TASK DESCRIPTION:
Every line below that holds the word "amarillo" must be listed.

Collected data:
◆ ◆ ◆ ◆ ◆

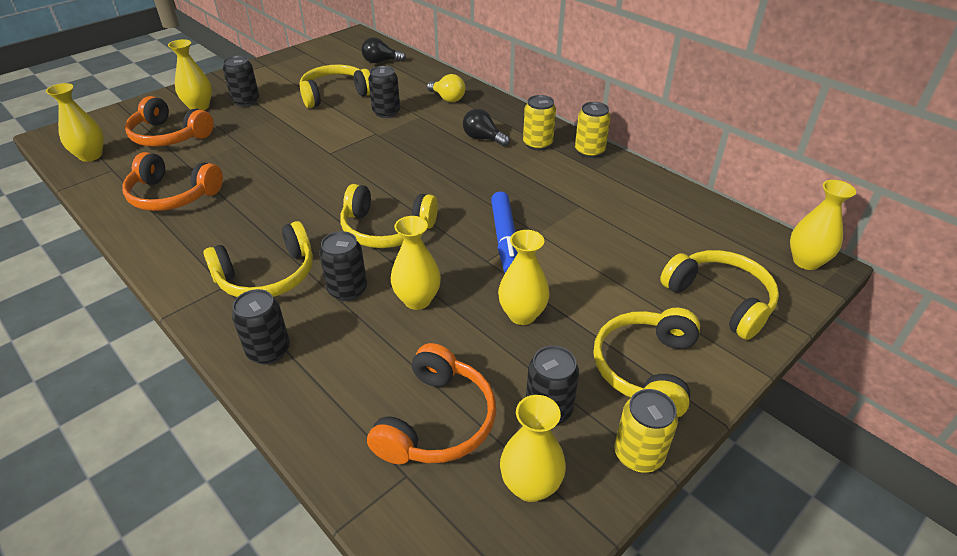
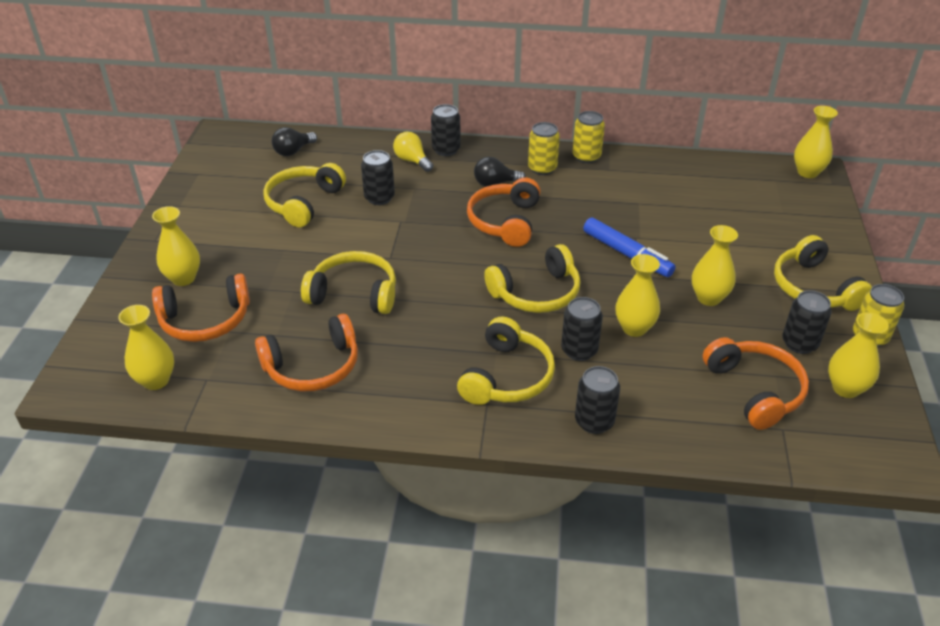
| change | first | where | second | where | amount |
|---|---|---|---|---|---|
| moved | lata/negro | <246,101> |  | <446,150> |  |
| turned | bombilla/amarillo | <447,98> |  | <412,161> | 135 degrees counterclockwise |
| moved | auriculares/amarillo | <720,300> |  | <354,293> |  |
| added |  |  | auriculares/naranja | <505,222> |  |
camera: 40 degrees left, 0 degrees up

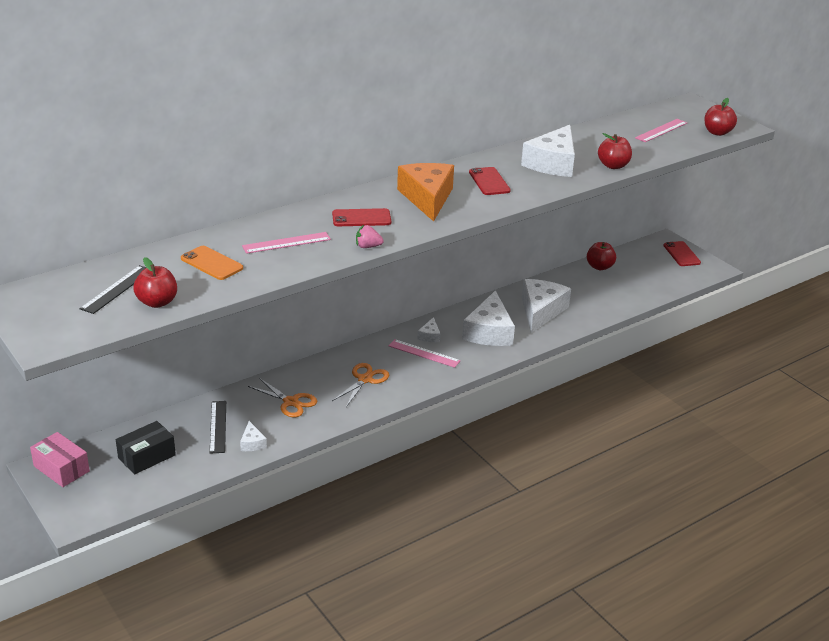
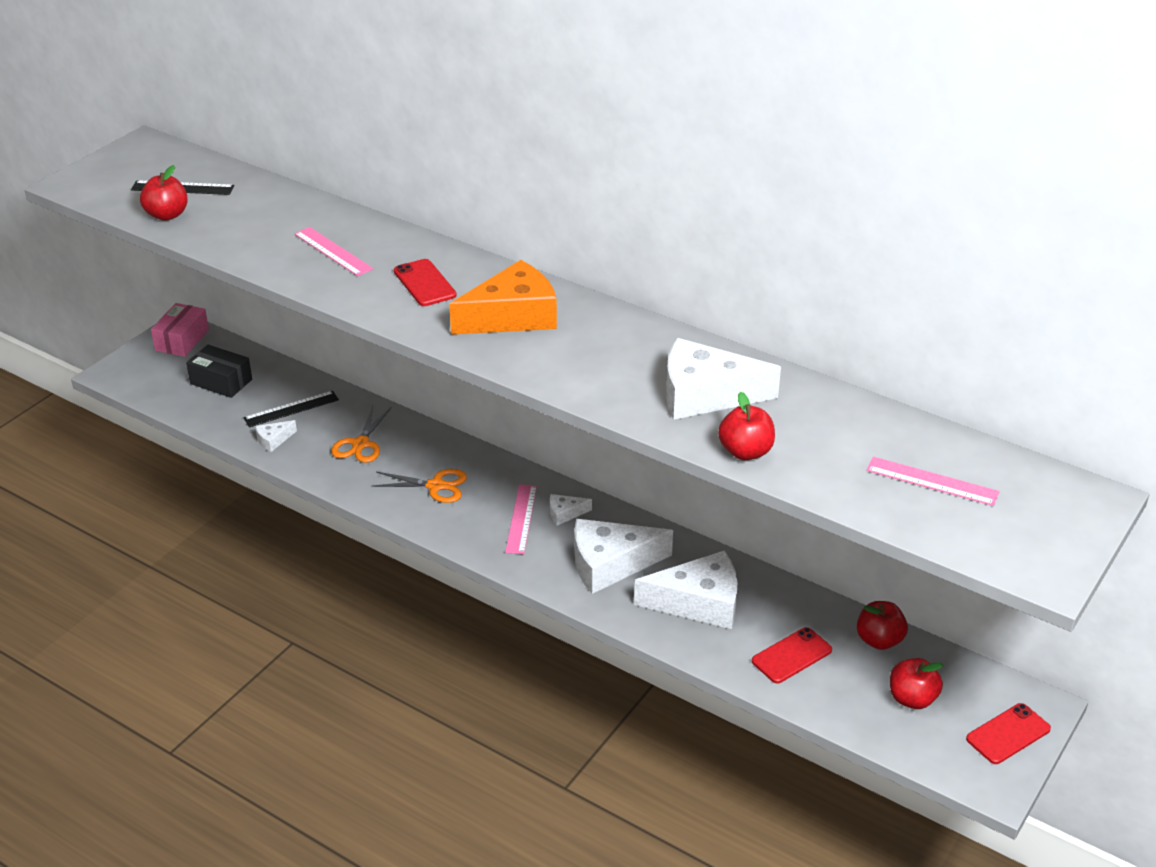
| change | first | where | second | where | amount |
|---|---|---|---|---|---|
| moved | manzana/rojo | <717,132> |  | <912,699> |  |
| moved | móvil/rojo | <489,181> |  | <791,656> |  |
| removed | fresa/rosa | <368,247> |  |  |  |
| removed | móvil/naranja | <212,263> |  |  |  |
camera: 70 degrees right, 5 degrees up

◆ ◆ ◆ ◆ ◆

OUTPUT OF THE EXERCISE:
| turned | bombilla/amarillo | <447,98> |  | <412,161> | 135 degrees counterclockwise |
| moved | auriculares/amarillo | <720,300> |  | <354,293> |  |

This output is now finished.